● Records drawn from a dataset
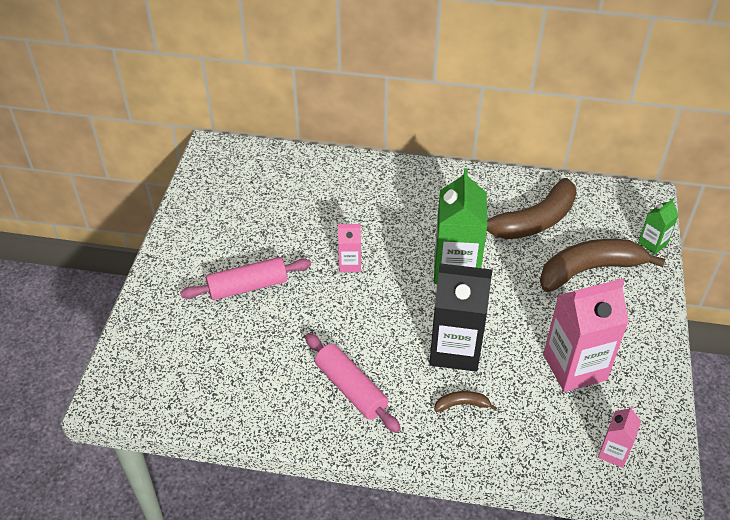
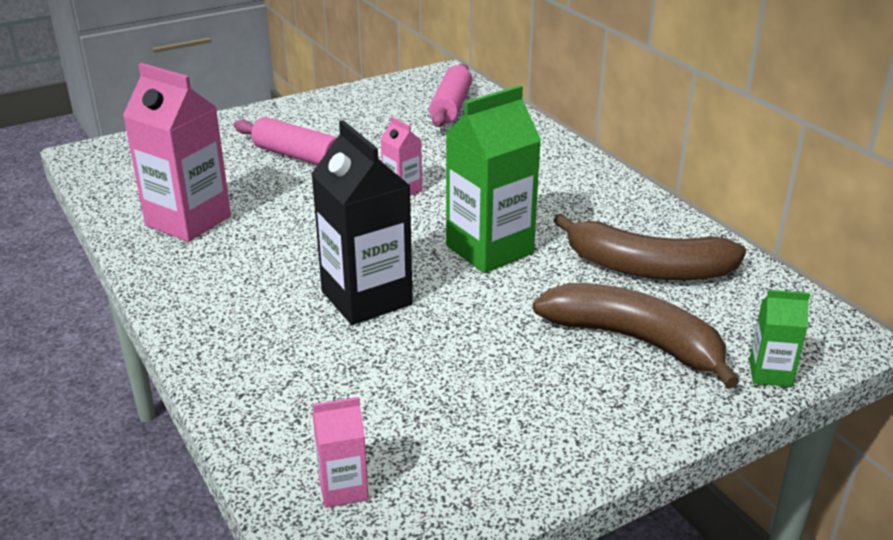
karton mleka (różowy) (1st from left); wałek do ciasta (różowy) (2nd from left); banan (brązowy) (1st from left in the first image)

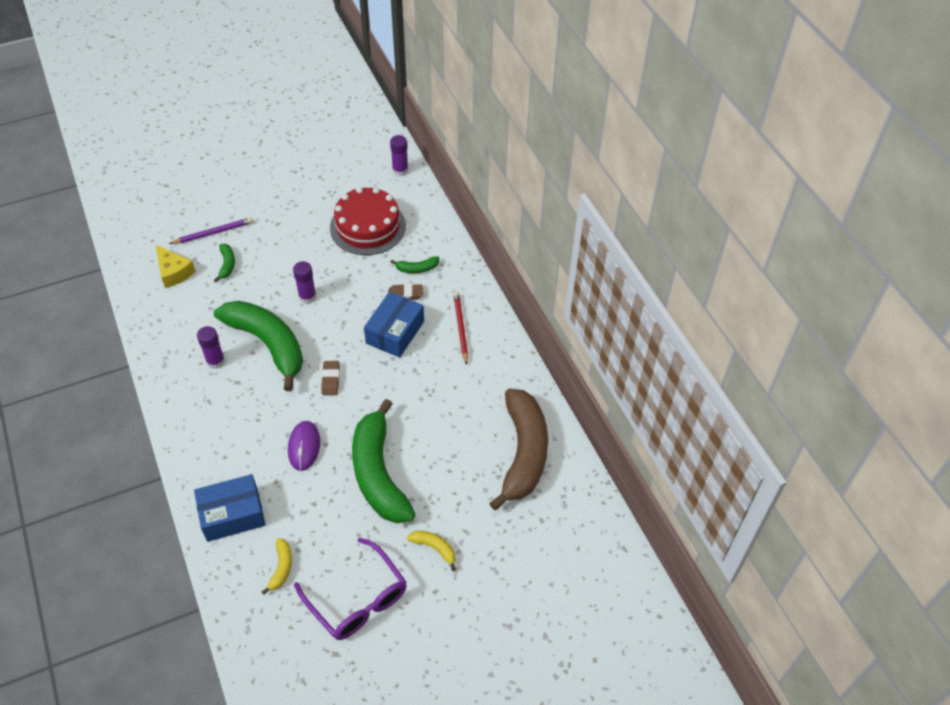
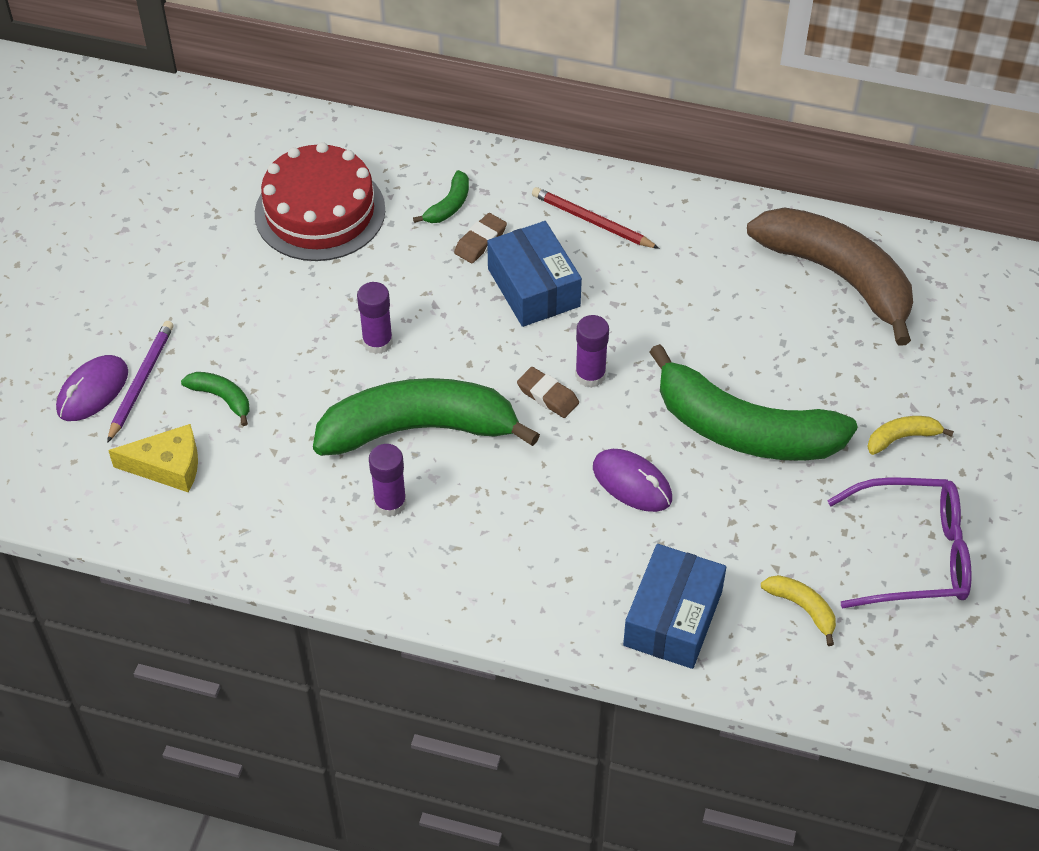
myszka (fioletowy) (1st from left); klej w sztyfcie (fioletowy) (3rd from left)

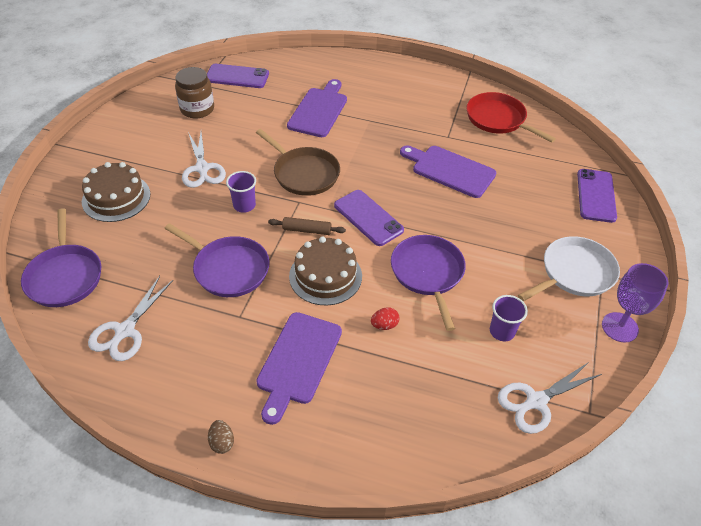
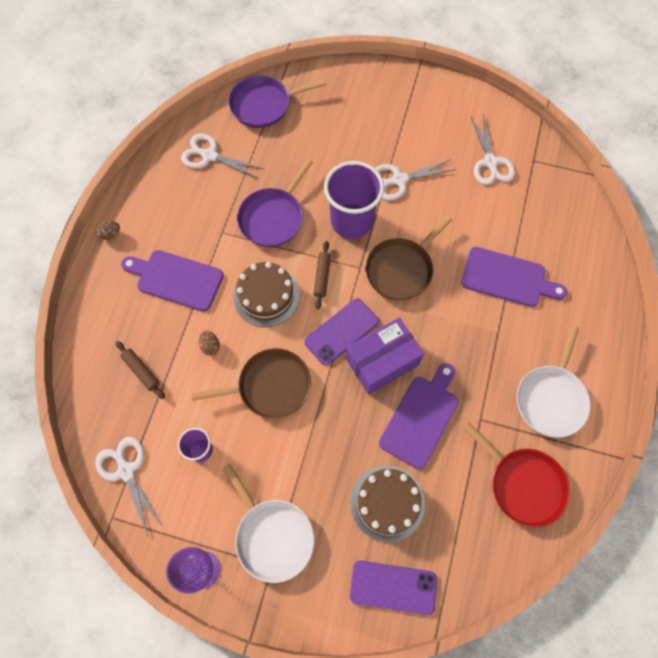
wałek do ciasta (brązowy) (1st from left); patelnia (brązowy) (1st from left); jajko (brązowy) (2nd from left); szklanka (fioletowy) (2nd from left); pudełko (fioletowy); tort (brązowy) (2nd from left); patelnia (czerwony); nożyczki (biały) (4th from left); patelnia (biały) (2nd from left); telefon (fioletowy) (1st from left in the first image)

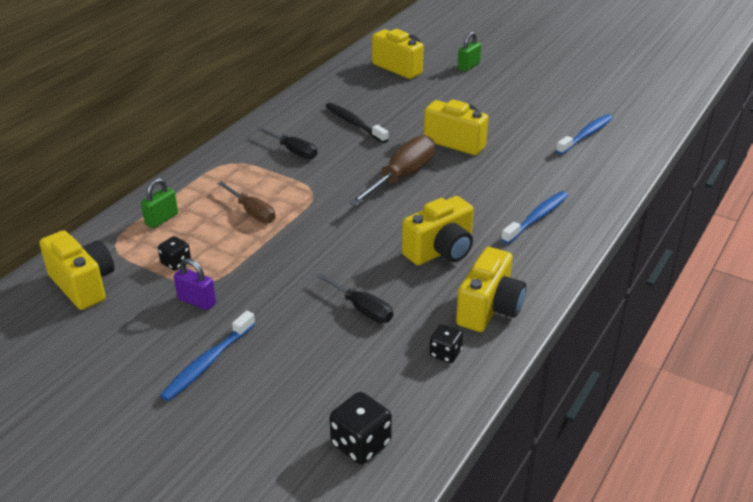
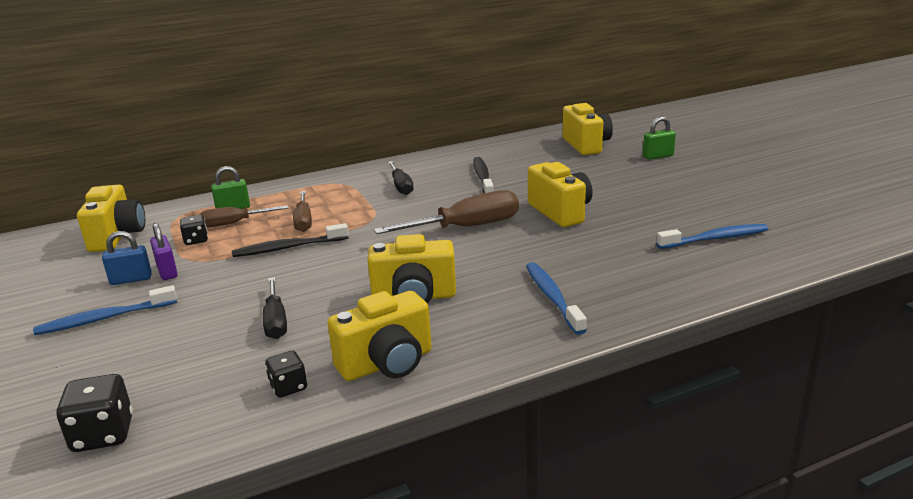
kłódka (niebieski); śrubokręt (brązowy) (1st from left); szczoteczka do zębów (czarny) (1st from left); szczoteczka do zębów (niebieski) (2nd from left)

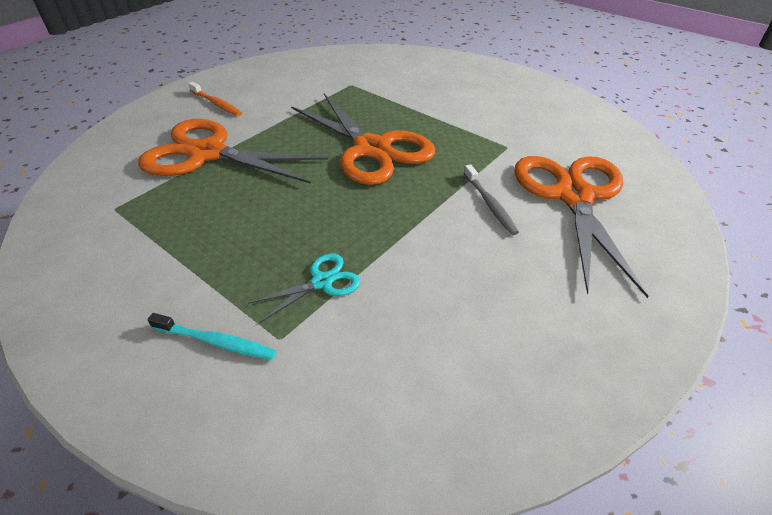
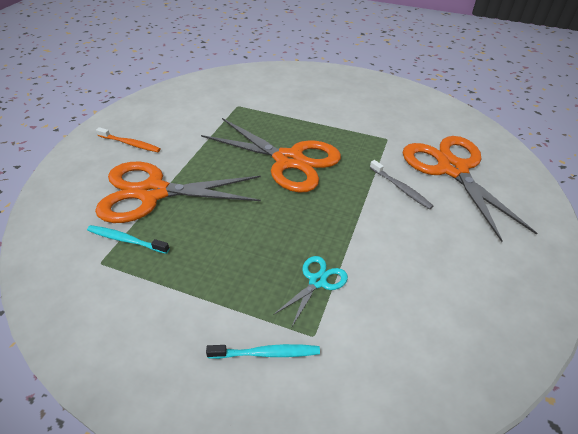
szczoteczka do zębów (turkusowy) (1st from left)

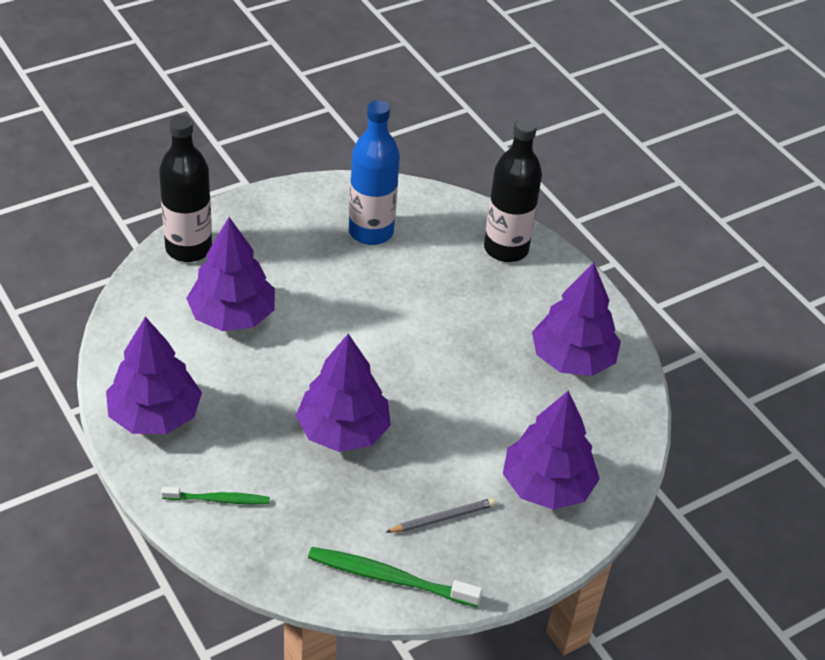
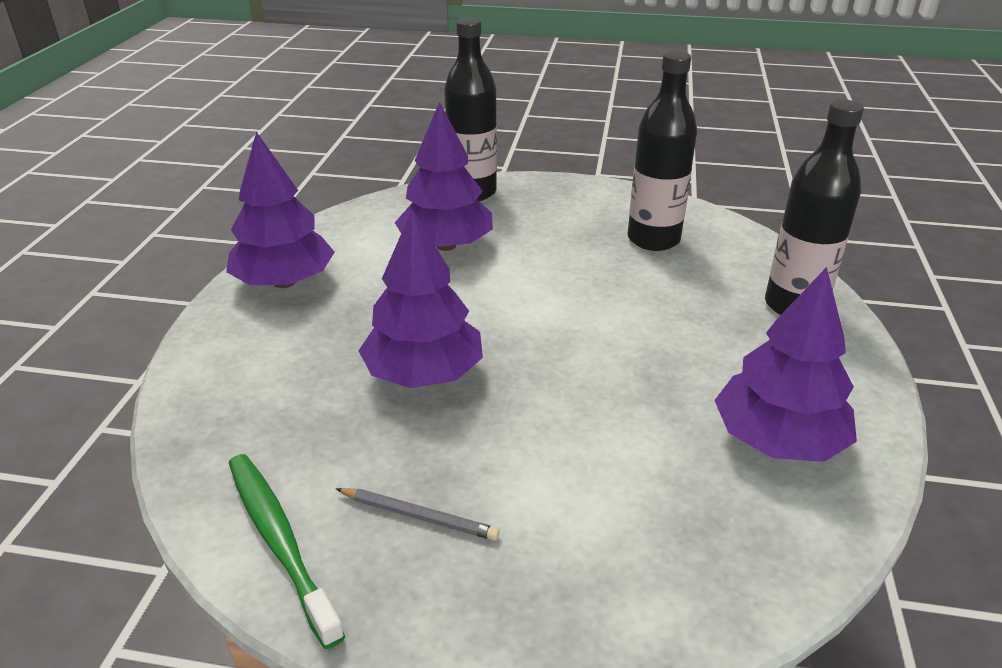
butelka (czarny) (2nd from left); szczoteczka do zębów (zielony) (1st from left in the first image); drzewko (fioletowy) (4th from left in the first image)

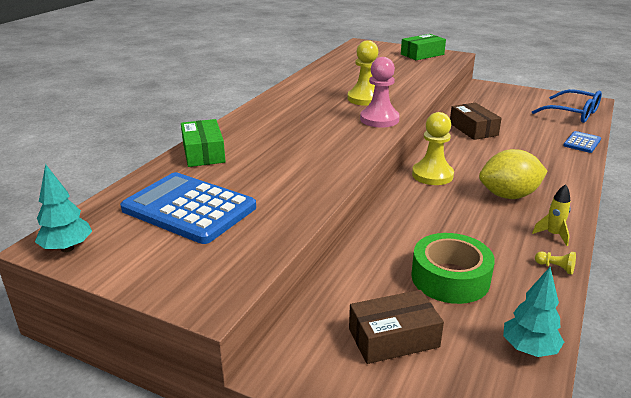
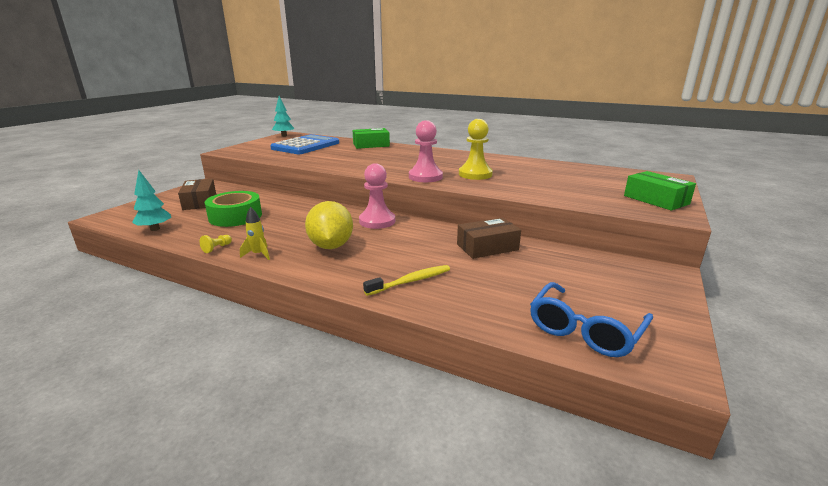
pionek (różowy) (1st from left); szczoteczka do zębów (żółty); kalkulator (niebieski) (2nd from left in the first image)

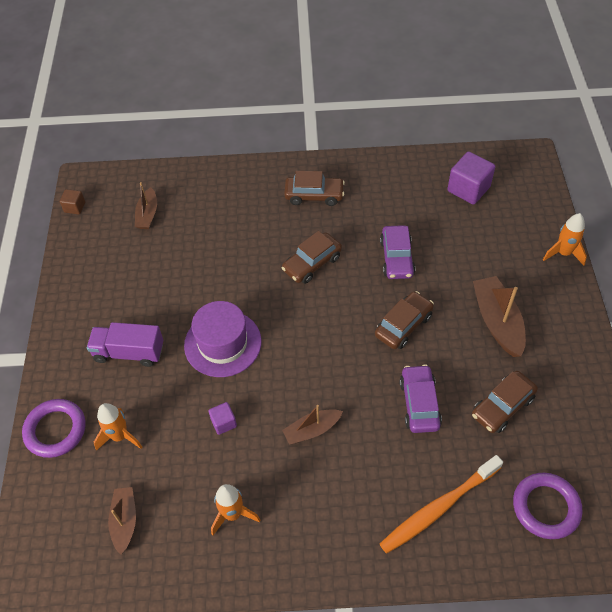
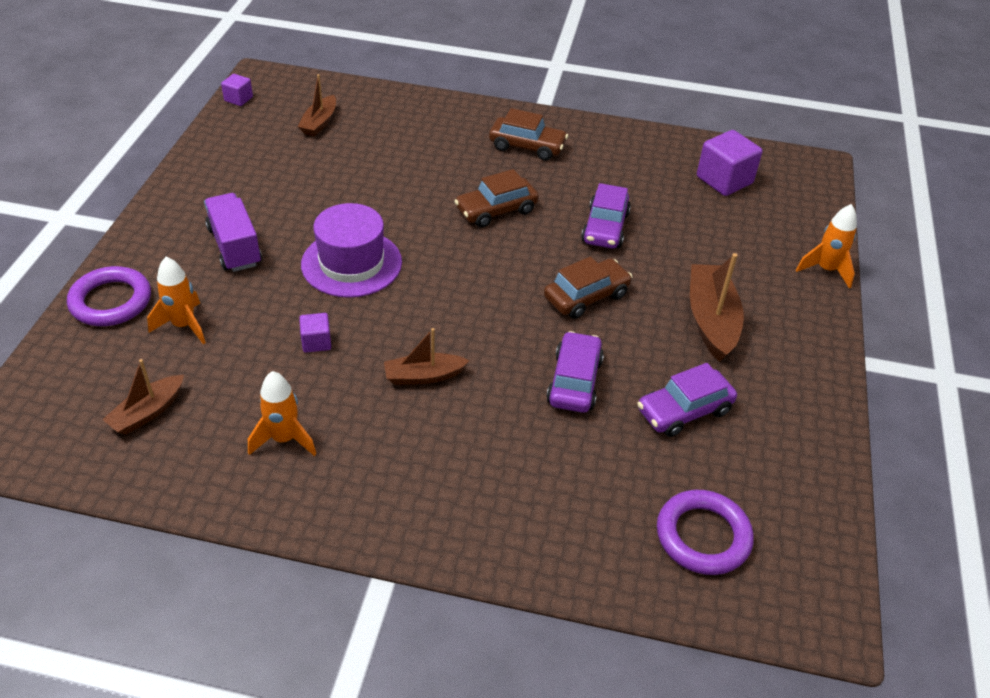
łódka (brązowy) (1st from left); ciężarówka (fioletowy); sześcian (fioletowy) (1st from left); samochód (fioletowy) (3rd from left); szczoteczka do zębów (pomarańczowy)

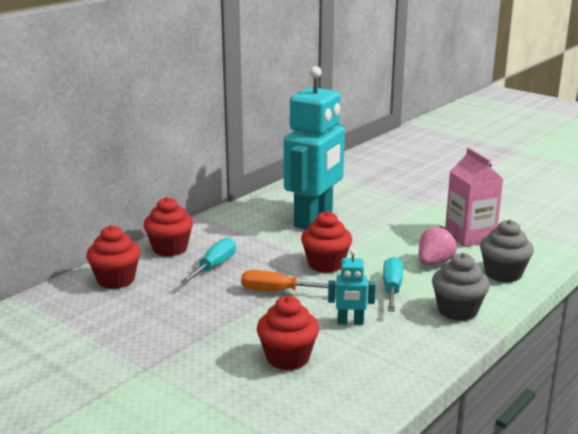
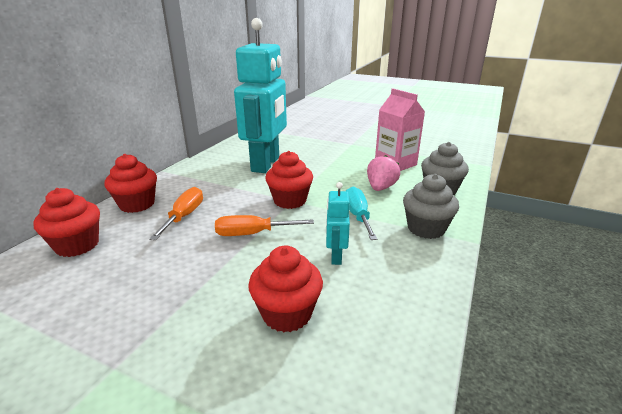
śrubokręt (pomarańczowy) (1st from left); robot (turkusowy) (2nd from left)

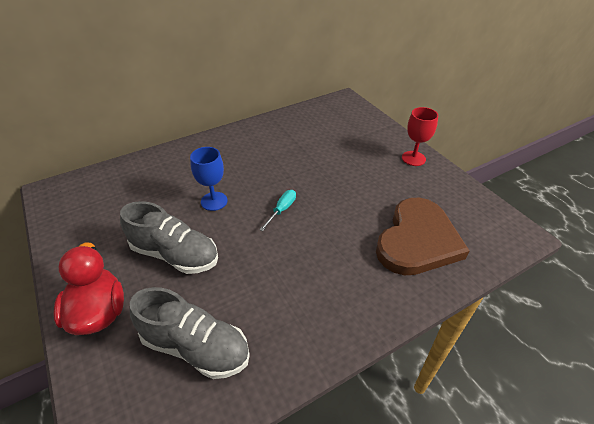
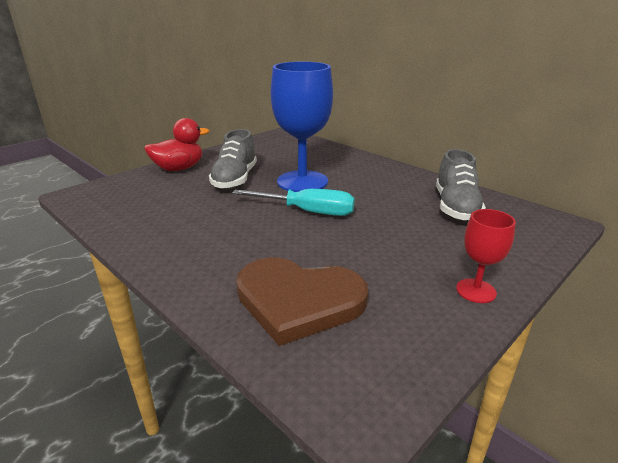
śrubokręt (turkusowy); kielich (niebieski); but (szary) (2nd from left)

● Exercise brief
Exclude the pictures and give back the rest of the data above exactly as written.

● Solution to this exercise
karton mleka (różowy) (1st from left); wałek do ciasta (różowy) (2nd from left); banan (brązowy) (1st from left in the first image)

myszka (fioletowy) (1st from left); klej w sztyfcie (fioletowy) (3rd from left)

wałek do ciasta (brązowy) (1st from left); patelnia (brązowy) (1st from left); jajko (brązowy) (2nd from left); szklanka (fioletowy) (2nd from left); pudełko (fioletowy); tort (brązowy) (2nd from left); patelnia (czerwony); nożyczki (biały) (4th from left); patelnia (biały) (2nd from left); telefon (fioletowy) (1st from left in the first image)

kłódka (niebieski); śrubokręt (brązowy) (1st from left); szczoteczka do zębów (czarny) (1st from left); szczoteczka do zębów (niebieski) (2nd from left)

szczoteczka do zębów (turkusowy) (1st from left)

butelka (czarny) (2nd from left); szczoteczka do zębów (zielony) (1st from left in the first image); drzewko (fioletowy) (4th from left in the first image)

pionek (różowy) (1st from left); szczoteczka do zębów (żółty); kalkulator (niebieski) (2nd from left in the first image)

łódka (brązowy) (1st from left); ciężarówka (fioletowy); sześcian (fioletowy) (1st from left); samochód (fioletowy) (3rd from left); szczoteczka do zębów (pomarańczowy)

śrubokręt (pomarańczowy) (1st from left); robot (turkusowy) (2nd from left)

śrubokręt (turkusowy); kielich (niebieski); but (szary) (2nd from left)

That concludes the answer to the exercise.